[EXCERPTED DATA]

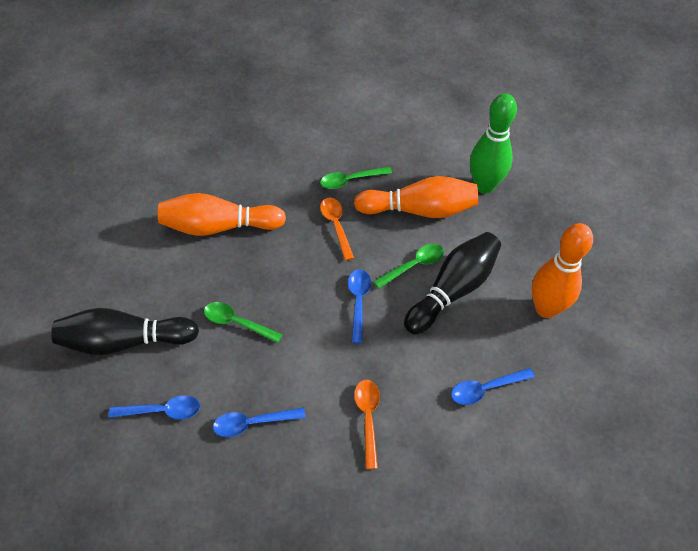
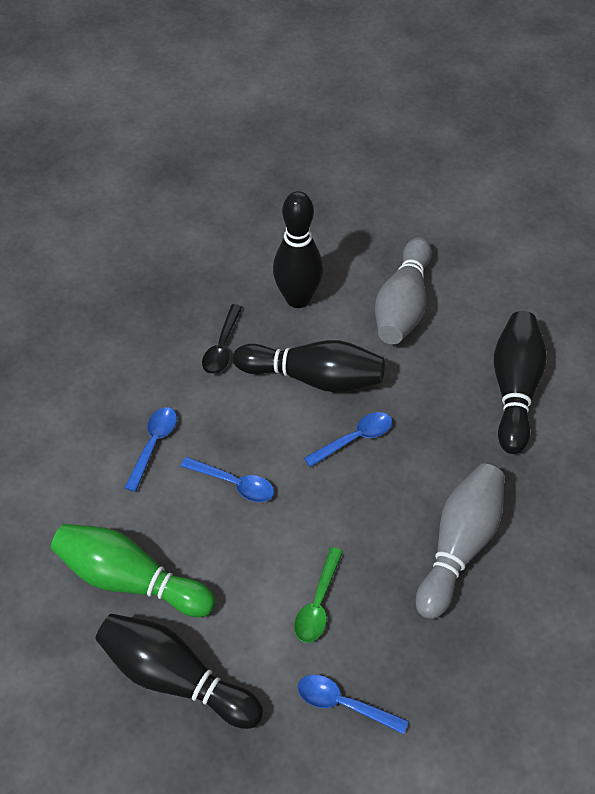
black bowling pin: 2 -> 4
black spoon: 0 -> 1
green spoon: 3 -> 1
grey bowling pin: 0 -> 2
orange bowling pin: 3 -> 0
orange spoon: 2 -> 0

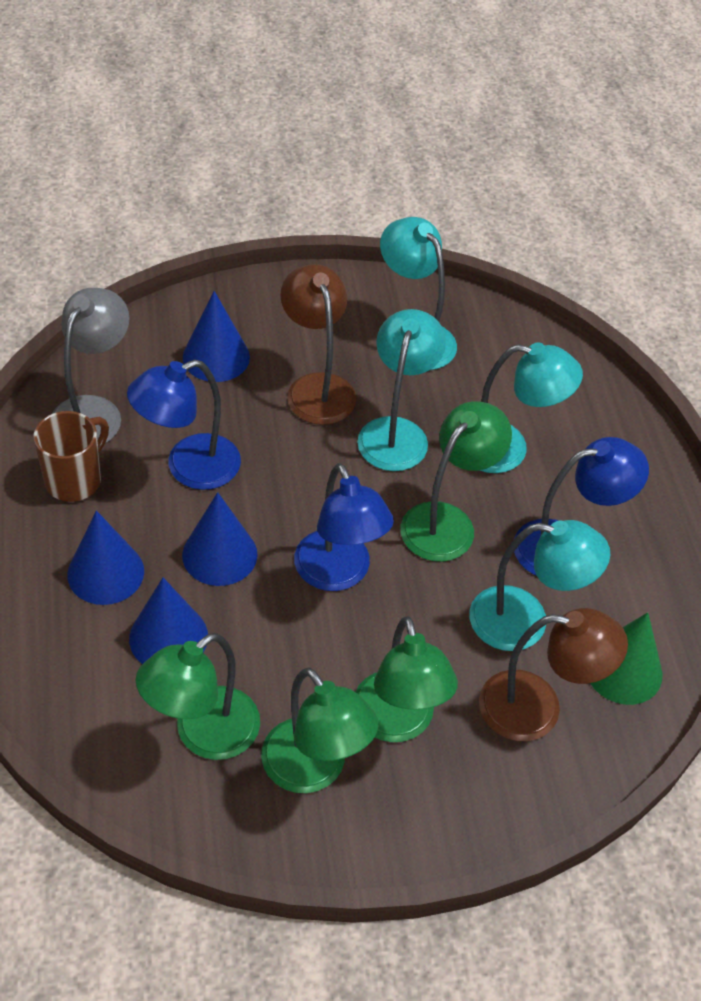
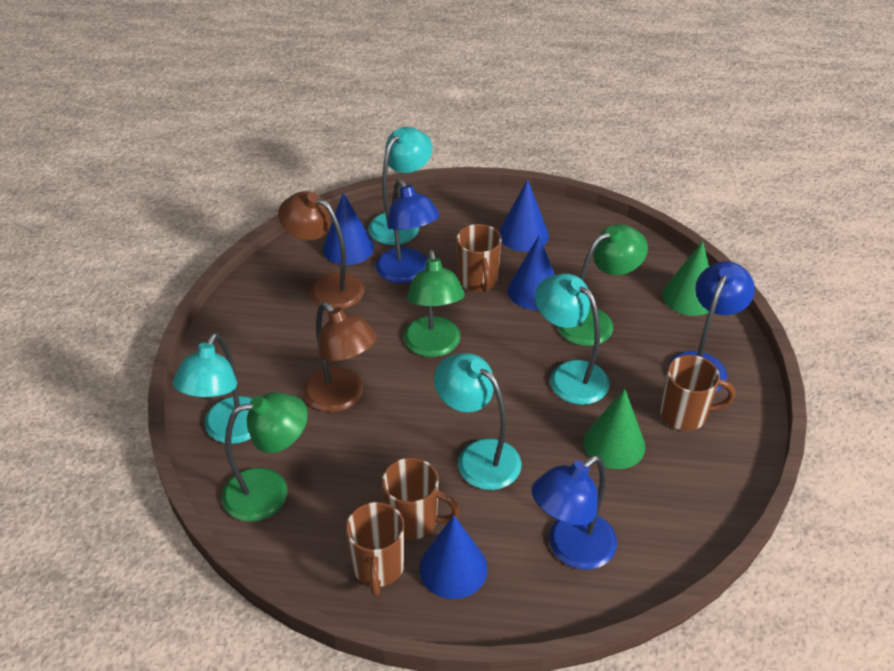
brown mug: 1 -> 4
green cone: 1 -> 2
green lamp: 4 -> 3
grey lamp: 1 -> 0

[/EXCERPTED DATA]

ASSIGNMENT
Produce the full material again verbatim, with the pictures dropped.

PROBLEM SOLUTION
black bowling pin: 2 -> 4
black spoon: 0 -> 1
green spoon: 3 -> 1
grey bowling pin: 0 -> 2
orange bowling pin: 3 -> 0
orange spoon: 2 -> 0

brown mug: 1 -> 4
green cone: 1 -> 2
green lamp: 4 -> 3
grey lamp: 1 -> 0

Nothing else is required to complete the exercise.